[Records]
[start]
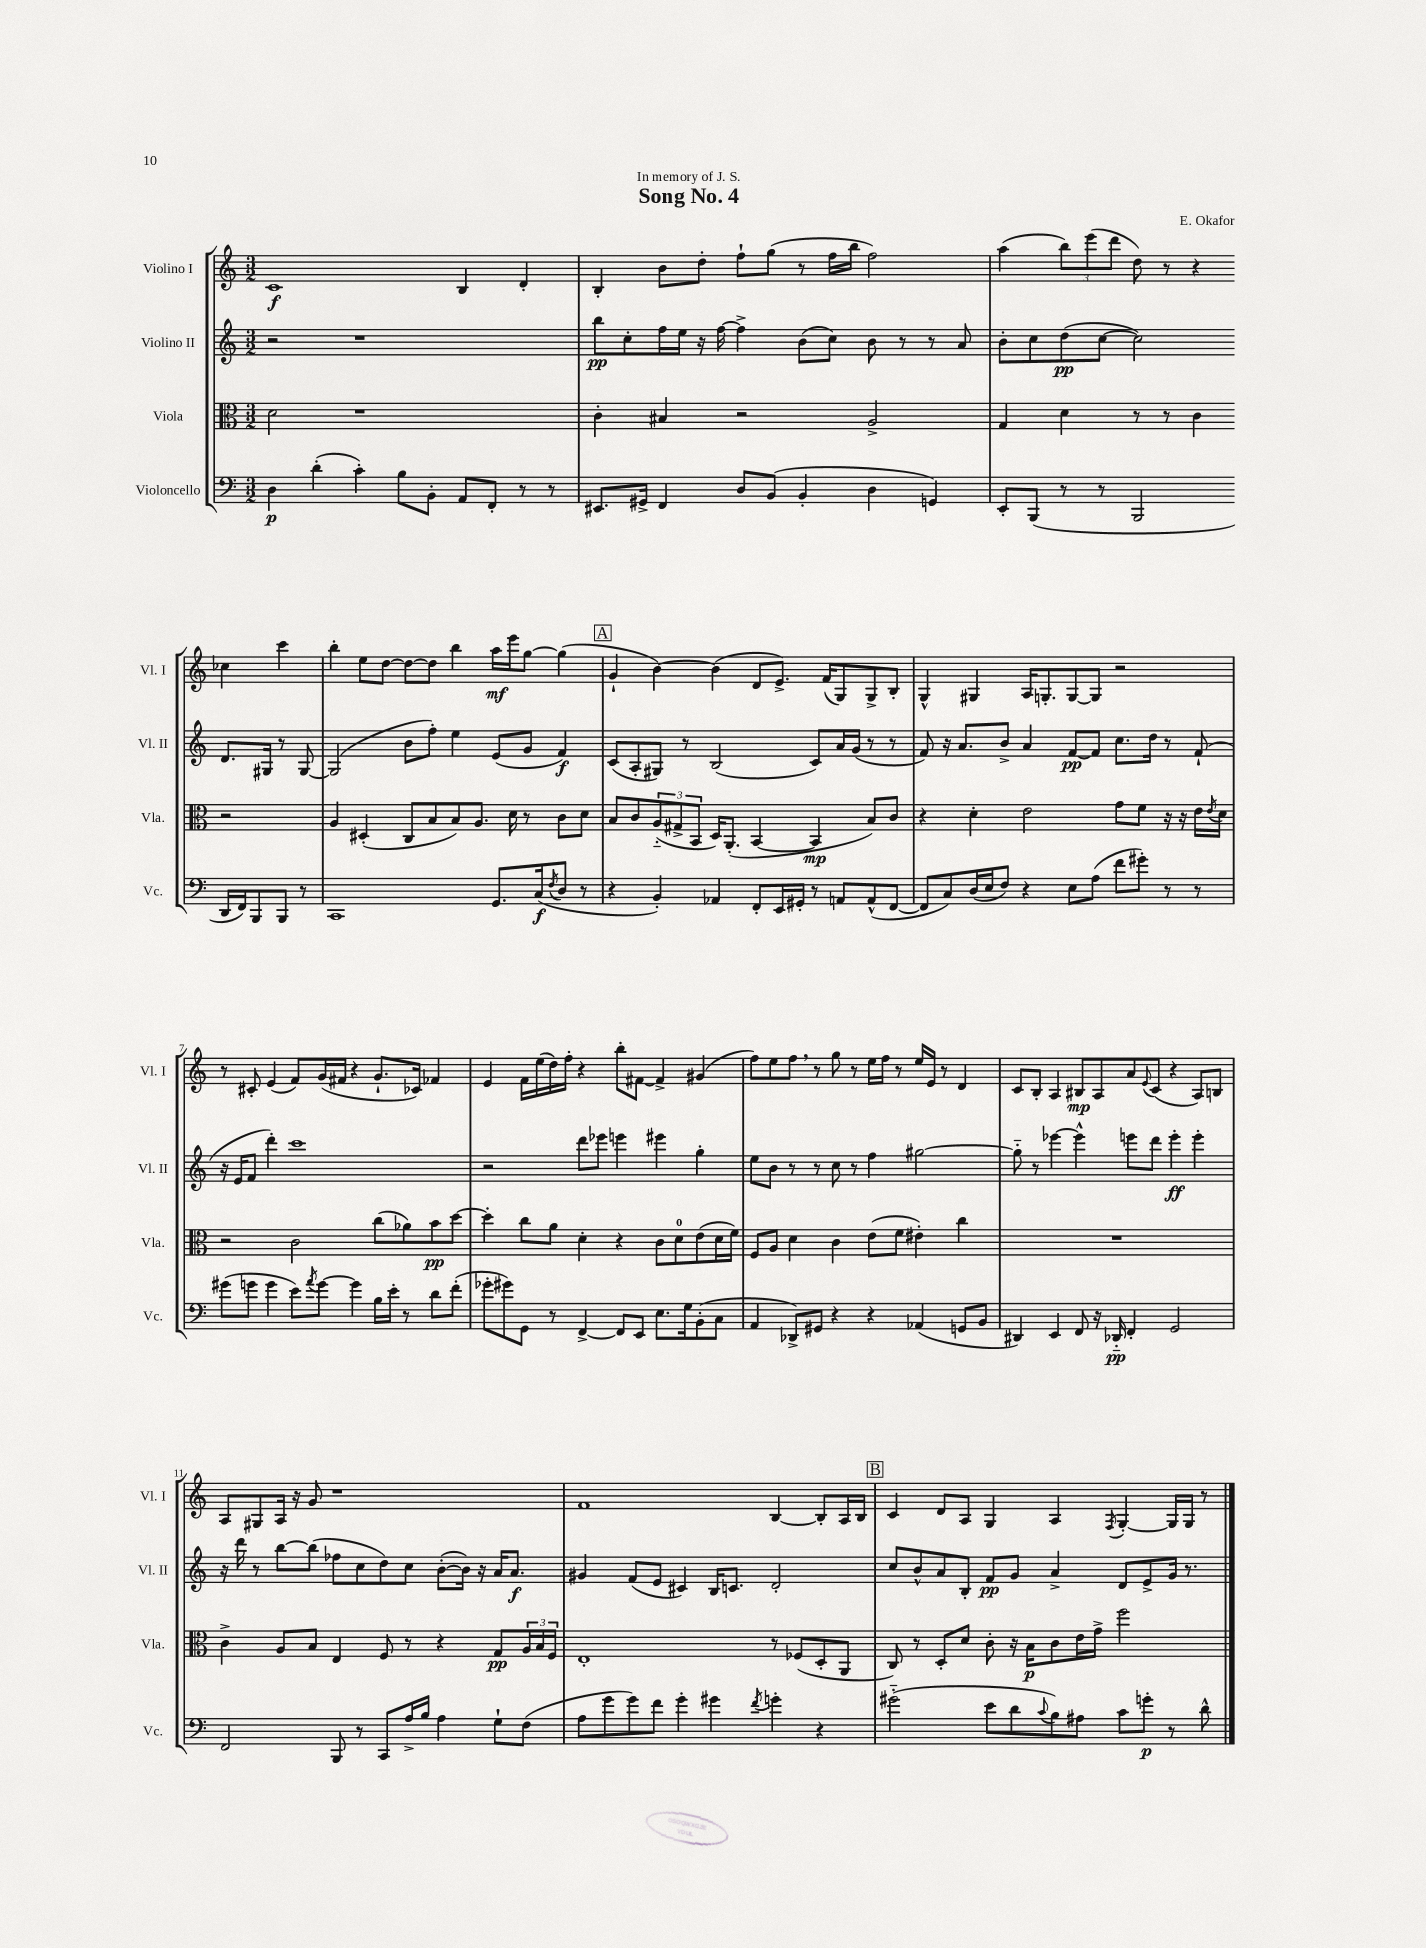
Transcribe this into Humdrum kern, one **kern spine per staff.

**kern	**dynam	**kern	**dynam	**kern	**dynam	**kern	**dynam
*part4	*part4	*part3	*part3	*part2	*part2	*part1	*part1
*staff4	*staff4	*staff3	*staff3	*staff2	*staff2	*staff1	*staff1
*I"Violoncello	*	*I"Viola	*	*I"Violino II	*	*I"Violino I	*
*I'Vc.	*	*I'Vla.	*	*I'Vl. II	*	*I'Vl. I	*
*clefF4	*	*clefC3	*	*clefG2	*	*clefG2	*
*k[]	*	*k[]	*	*k[]	*	*k[]	*
*M3/2	*	*M3/2	*	*M3/2	*	*M3/2	*
=1	=1	=1	=1	=1	=1	=1	=1
4D\	p	2d\	.	2r	.	1c	f
(4d'\	.	.	.	.	.	.	.
4c'\)	.	1r	.	1r	.	.	.
8B\L	.	.	.	.	.	.	.
8BB'\J	.	.	.	.	.	.	.
8AA/L	.	.	.	.	.	4B/	.
8FF'/J	.	.	.	.	.	.	.
8r	.	.	.	.	.	4d'/	.
8r	.	.	.	.	.	.	.
=2	=2	=2	=2	=2	=2	=2	=2
8.EE#X/L	.	4c'\	.	8bb\L	pp	4B'/	.
.	.	.	.	8cc'\	.	.	.
16GG#X^/Jk	.	.	.	.	.	.	.
4FF/	.	4B#X/	.	16ff\L	.	8b\L	.
.	.	.	.	16ee\JJ	.	.	.
.	.	.	.	16r	.	8dd'\J	.
.	.	.	.	[16ff\	.	.	.
8D/L	.	2r	.	4ff^\]	.	8ff`\L	.
(8BB/J	.	.	.	.	.	(8gg\J	.
4BB'/	.	.	.	(8b\L	.	8r	.
.	.	.	.	8cc\J)	.	16ff\LL	.
.	.	.	.	.	.	16bb\JJ	.
4D\	.	2A^/	.	8b\	.	2ff\)	.
.	.	.	.	8r	.	.	.
4GGn/)	.	.	.	8r	.	.	.
.	.	.	.	8a/	.	.	.
=3	=3	=3	=3	=3	=3	=3	=3
8EE'/L	.	4G/	.	8b'\L	.	(4aa\	.
(8BBB/J	.	.	.	8cc\	.	.	.
8r	.	4d\	.	(8dd\	pp	12bb\L)	.
.	.	.	.	.	.	(12eee\	.
8r	.	.	.	[8cc\J	.	.	.
.	.	.	.	.	.	12ddd\J	.
2BBB/	.	8r	.	2cc\])	.	8dd\)	.
.	.	8r	.	.	.	8r	.
.	.	4c\	.	.	.	4r	.
16DD/LL	.	2r	.	8.d/L	.	4cc-X\	.
16FF/J)	.	.	.	.	.	.	.
8BBB/	.	.	.	.	.	.	.
.	.	.	.	16G#X/Jk	.	.	.
8BBB/J	.	.	.	8r	.	4ccc\	.
8r	.	.	.	[8G#/	.	.	.
!!LO:LB:g=z
=4	=4	=4	=4	=4	=4	=4	=4
1CC	.	4A/	.	(2G#X/]	.	4bb'\	.
.	.	(4D#X'/	.	.	.	8ee\L	.
.	.	.	.	.	.	[8dd\J	.
.	.	8C/L	.	8b\L	.	8dd\L_	.
.	.	8B/	.	8ff'\J)	.	8dd\J]	.
.	.	8B/)	.	4ee\	.	4bb\	.
.	.	8.A/J	.	.	.	.	.
8.GG/L	.	.	.	(8e/L	.	16aa\LL	mf
.	.	16d\	.	.	.	16eee\J	.
.	.	8r	.	8g/J	.	[8gg\J	.
(16C/k	f	.	.	.	.	.	.
8qF/	.	.	.	.	.	.	.
8D/J	.	8c\L	.	4f/)	f	(4gg\]	.
8r	.	8d\J	.	.	.	.	.
!!LO:REH:place=s1:t=A
=5	=5	=5	=5	=5	=5	=5	=5
4r	.	8B/L	.	(8c/L	.	4g`/	.
.	.	8c/	.	8A'/	.	.	.
4BB'/)	.	(12A/	.	8G#X/J)	.	[4b\)	.
.	.	12G#X^/	.	.	.	.	.
.	.	.	.	8r	.	.	.
.	.	12BB/J	.	.	.	.	.
4AA-X/	.	16D/KL)	.	(2B/	.	(4b\]	.
.	.	(8.AA'/J	.	.	.	.	.
8FF'/L	.	[4BB/	.	.	.	8d/L	.
16EE/L	.	.	.	.	.	8.e^/J)	.
16GG#X'/JJ	.	.	.	.	.	.	.
8r	.	4BB/]	mp	8c/L)	.	.	.
.	.	.	.	.	.	(16f/KL	.
8AAn/L	.	.	.	16a/L	.	8G/)	.
.	.	.	.	(16g/JJ	.	.	.
(8AA^^/	.	8B/L)	.	8r	.	8G^/	.
[8FF/J	.	8c/J	.	8r	.	8B'/J	.
=6	=6	=6	=6	=6	=6	=6	=6
8FF/L]	.	4r	.	8f/)	.	4G^^/	.
8C/)	.	.	.	16r	.	.	.
.	.	.	.	8.a/L	.	.	.
(16D/L	.	4d'\	.	.	.	4G#X/	.
16E/J	.	.	.	.	.	.	.
8F/J)	.	.	.	8b^/J	.	.	.
4r	.	2e\	.	4a/	.	16A/KL	.
.	.	.	.	.	.	8.Gn'/	.
8E\L	.	.	.	[8f/L	pp	[8G/	.
(8A\J	.	.	.	8f/J]	.	8G/J]	.
8f\L	.	8g\L	.	8.cc\L	.	2r	.
8g#X'\J)	.	8f\J	.	.	.	.	.
.	.	.	.	16dd\Jk	.	.	.
8r	.	16r	.	8r	.	.	.
.	.	16r	.	.	.	.	.
8r	.	16e\LL	.	(8f`/	.	.	.
.	.	8qe/	.	.	.	.	.
.	.	16d\JJ	.	.	.	.	.
!!LO:LB:g=z
=7	=7	=7	=7	=7	=7	=7	=7
(8g#X\L	.	2r	.	16r	.	8r	.
.	.	.	.	16e/KL	.	.	.
8gn\J	.	.	.	8f/J	.	8c#X'/	.
4g\	.	.	.	4ddd'\)	.	(4e/	.
8e\L)	.	2c\	.	1ccc	.	8f/L)	.
8qa/	.	.	.	.	.	.	.
[8g\J	.	.	.	.	.	(16g/L	.
.	.	.	.	.	.	16f#X/JJ	.
4g\]	.	.	.	.	.	4r	.
16B\LL	.	(8cc\L	.	.	.	8.g`/L	.
16e'\JJ	.	.	.	.	.	.	.
8r	.	8a-X\)	.	.	.	.	.
.	.	.	.	.	.	16c-X/Jk)	.
8d\L	.	8b\	pp	.	.	4f-X/	.
(8f'\J	.	[8dd\J	.	.	.	.	.
=8	=8	=8	=8	=8	=8	=8	=8
8g-X'\L	.	4dd'\]	.	2r	.	4e/	.
8g#X\)	.	.	.	.	.	.	.
8GG\J	.	8cc\L	.	.	.	16f\LL	.
.	.	.	.	.	.	(16ee\	.
8r	.	8a\J	.	.	.	16dd\)	.
.	.	.	.	.	.	16ff'\JJ	.
[4FF^/	.	4d'\	.	8ddd\L	.	4r	.
.	.	.	.	8eee-X\J	.	.	.
8FF/L]	.	4r	.	4eeen\	.	8bb'\L	.
8EE/J	.	.	.	.	.	[8f#X\J	.
8.E\L	.	8c\L	.	4eee#X\	.	4f#^/]	.
.	.	8d\	.	.	.	.	.
16G\k	.	.	.	.	.	.	.
(8BB'\	.	(8e\	.	4gg'\	.	(4g#X/	.
8C\J	.	16d\L	.	.	.	.	.
.	.	16f\JJ)	.	.	.	.	.
=9	=9	=9	=9	=9	=9	=9	=9
4AA/	.	8F/L	.	8ee\L	.	8ff\L)	.
.	.	8A/J	.	8b\J	.	8ee\	.
8DD-X^/L)	.	4d\	.	8r	.	8ff,\J	.
8GG#X/J	.	.	.	8r	.	8r	.
4r	.	4c\	.	8cc\	.	8gg\	.
.	.	.	.	8r	.	8r	.
4r	.	(8e\L	.	4ff\	.	16ee\LL	.
.	.	.	.	.	.	16ff\JJ	.
.	.	8f\J	.	.	.	8r	.
(4AA-X/	.	4e#X'\)	.	[2gg#X\	.	16ee/LL	.
.	.	.	.	.	.	16e/JJ	.
.	.	.	.	.	.	8r	.
8GGn/L	.	4cc\	.	.	.	4d/	.
8BB/J	.	.	.	.	.	.	.
=10	=10	=10	=10	=10	=10	=10	=10
4DD#X/)	.	1.r	.	8gg#\]	.	8c/L	.
.	.	.	.	8r	.	8B'/J	.
4EE/	.	.	.	[4eee-X\	.	4A/	.
8FF/	.	.	.	4eee-^^\]	.	8B#X/L	mp
16r	.	.	.	.	.	8A/	.
16DD-X/	pp	.	.	.	.	.	.
4FF'/	.	.	.	8eeen\L	.	8a/	.
.	.	.	.	.	.	8qqe/	.
.	.	.	.	8ddd\J	.	(8c/J	.
2GG/	.	.	.	4eee'\	ff	4r	.
.	.	.	.	4eee'\	.	8A/L)	.
.	.	.	.	.	.	8Bn/J	.
!!LO:LB:g=z
=11	=11	=11	=11	=11	=11	=11	=11
2FF/	.	4c^\	.	16r	.	8A/L	.
.	.	.	.	16ddd\	.	.	.
.	.	.	.	8r	.	8G#X/	.
.	.	8A/L	.	[8bb\L	.	16A/Jk	.
.	.	.	.	.	.	16r	.
.	.	8B/J	.	(8bb\J]	.	8g/	.
8BBB/	.	4E/	.	8ff-X\L	.	1r	.
8r	.	.	.	8cc\	.	.	.
8CC/L	.	8F/	.	8dd\)	.	.	.
16A^/L	.	8r	.	8cc\J	.	.	.
16B/JJ	.	.	.	.	.	.	.
4A\	.	4r	.	([8b'\L	.	.	.
.	.	.	.	16b\Jk])	.	.	.
.	.	.	.	16r	.	.	.
8G`\L	.	8G/L	pp	16a/KL	.	.	.
.	.	.	.	8.a/J	f	.	.
(8F\J	.	24A/L	.	.	.	.	.
.	.	24B/	.	.	.	.	.
.	.	24F/JJ	.	.	.	.	.
=12	=12	=12	=12	=12	=12	=12	=12
8A\L	.	1E'	.	4g#X/	.	1f	.
8g\	.	.	.	.	.	.	.
8g\)	.	.	.	(8f/L	.	.	.
8f\J	.	.	.	8e/J	.	.	.
4g'\	.	.	.	4c#X/)	.	.	.
4g#X\	.	.	.	16B/KL	.	.	.
.	.	.	.	8.cn/J	.	.	.
8qf/	.	.	.	.	.	.	.
4gn'\	.	8r	.	2d'/	.	[4B/	.
.	.	(8F-X/L	.	.	.	.	.
4r	.	8D'/	.	.	.	8B'/L]	.
.	.	8AA/J	.	.	.	16A/L	.
.	.	.	.	.	.	16B/JJ	.
!!LO:REH:place=s1:t=B
=13	=13	=13	=13	=13	=13	=13	=13
(2g#X\	.	8C/)	.	8cc/L	.	4c/	.
.	.	8r	.	8b^^/	.	.	.
.	.	8D'/L	.	8a/	.	8d/L	.
.	.	8d/J	.	8B'/J	.	8A/J	.
8e\L	.	8c'\	.	8f/L	pp	4G/	.
8d\	.	16r	.	8g/J	.	.	.
.	.	16B\KL	p	.	.	.	.
8qqc/	.	.	.	.	.	.	.
8B\)	.	8c\	.	4a^/	.	4A/	.
8A#X\J	.	16e\L	.	.	.	.	.
.	.	16g^\JJ	.	.	.	.	.
.	.	.	.	.	.	8qF/	.
8c\L	.	2ff\	.	8d/L	.	[4G'/	.
8gn'\J	p	.	.	8e^/	.	.	.
8r	.	.	.	16g/Jk	.	16G/LL]	.
.	.	.	.	8.r	.	16G/JJ	.
8d^^\	.	.	.	.	.	8r	.
==	==	==	==	==	==	==	==
*-	*-	*-	*-	*-	*-	*-	*-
[end]
— Written task —
Identify every line of the records that contains the string "kern", matching case exactly, and copy each of those lines in full.

— Output of the task —
Transcribe this into Humdrum kern, one **kern spine per staff.
**kern	**dynam	**kern	**dynam	**kern	**dynam	**kern	**dynam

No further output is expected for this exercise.